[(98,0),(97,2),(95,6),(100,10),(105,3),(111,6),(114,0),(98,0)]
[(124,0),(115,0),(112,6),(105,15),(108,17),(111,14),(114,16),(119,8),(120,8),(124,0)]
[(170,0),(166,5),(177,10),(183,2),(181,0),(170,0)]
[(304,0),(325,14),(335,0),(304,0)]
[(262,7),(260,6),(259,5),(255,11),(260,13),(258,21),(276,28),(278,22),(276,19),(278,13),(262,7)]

==

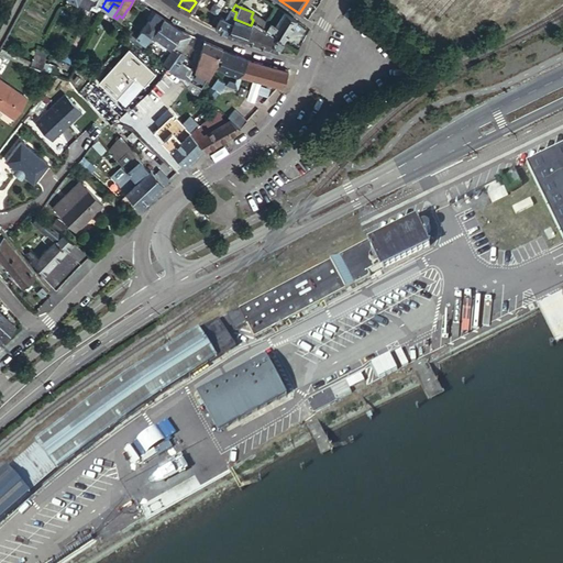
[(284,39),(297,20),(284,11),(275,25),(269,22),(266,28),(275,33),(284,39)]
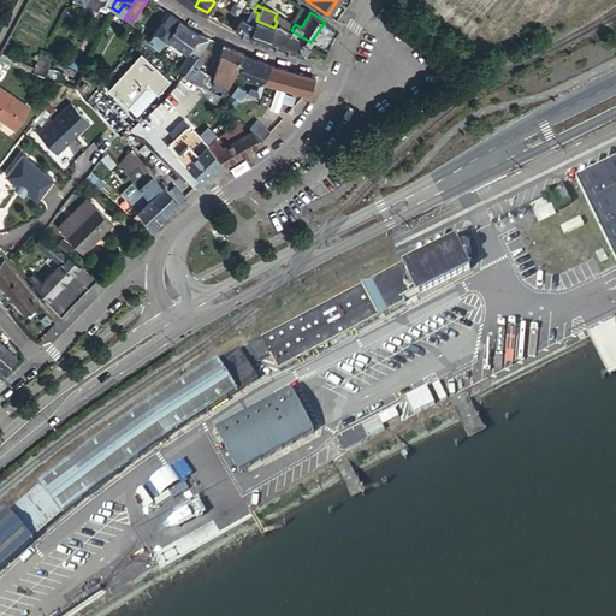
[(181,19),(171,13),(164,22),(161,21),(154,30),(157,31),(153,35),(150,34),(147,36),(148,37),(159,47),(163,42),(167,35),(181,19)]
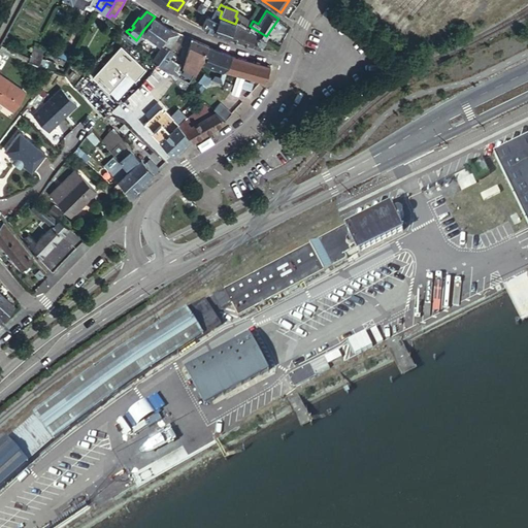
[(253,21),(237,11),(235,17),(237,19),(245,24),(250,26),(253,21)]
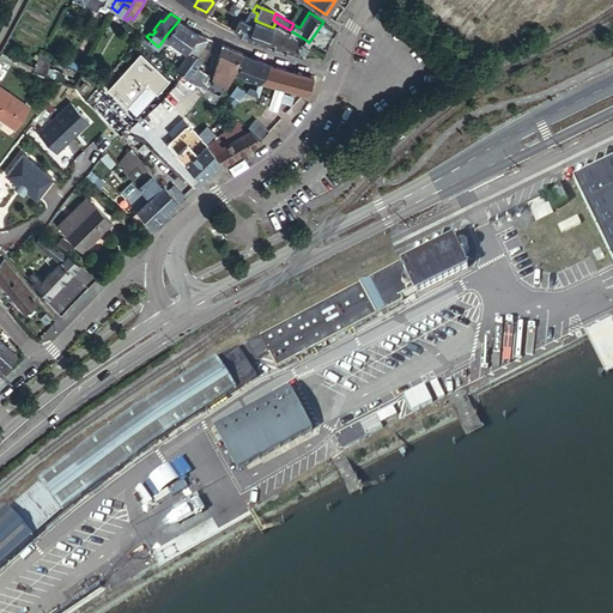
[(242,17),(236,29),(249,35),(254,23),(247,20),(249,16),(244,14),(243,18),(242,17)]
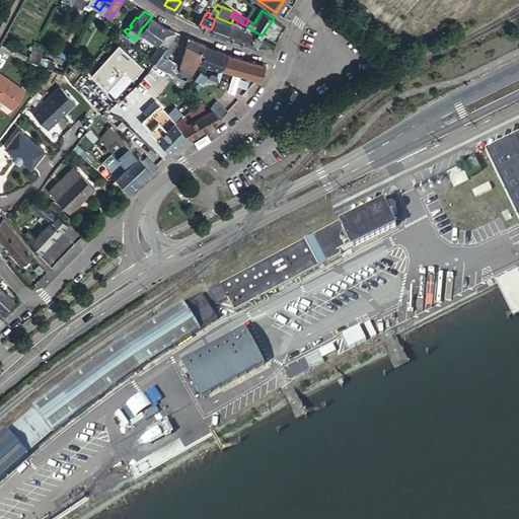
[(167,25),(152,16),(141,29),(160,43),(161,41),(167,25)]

* * *

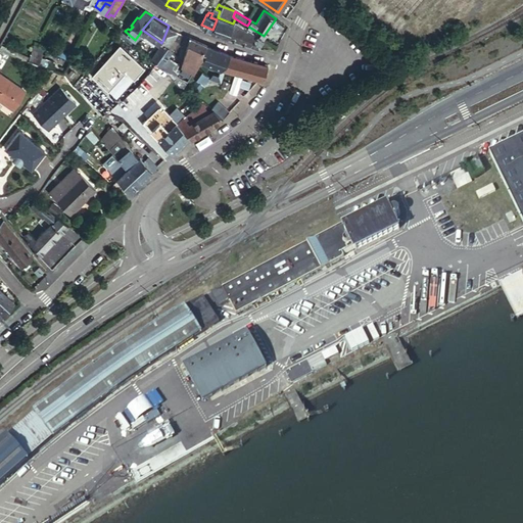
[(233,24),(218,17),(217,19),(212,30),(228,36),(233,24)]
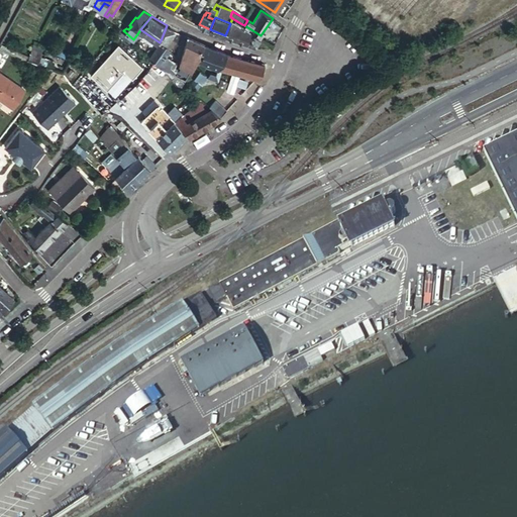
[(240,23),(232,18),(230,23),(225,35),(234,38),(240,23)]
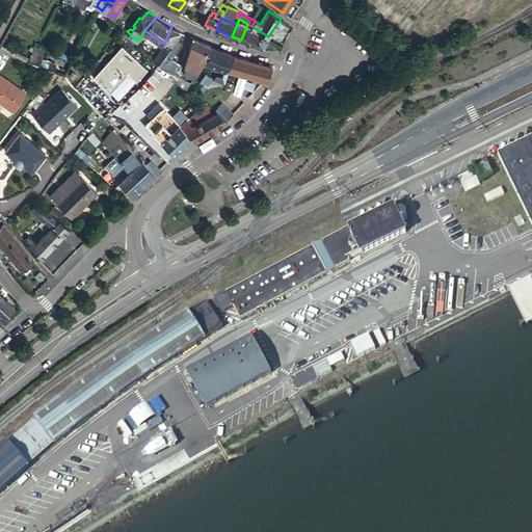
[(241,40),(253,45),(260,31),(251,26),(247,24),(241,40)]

## Job item:
Skip every picture, and restate word for word only the lines above from the line containing "[(240,23),(232,18),(230,23),(225,35),(234,38),(240,23)]" to the line containing "[(241,40),(253,45),(260,31),(251,26),(247,24),(241,40)]", both of them included.

## Response box:
[(240,23),(232,18),(230,23),(225,35),(234,38),(240,23)]
[(241,40),(253,45),(260,31),(251,26),(247,24),(241,40)]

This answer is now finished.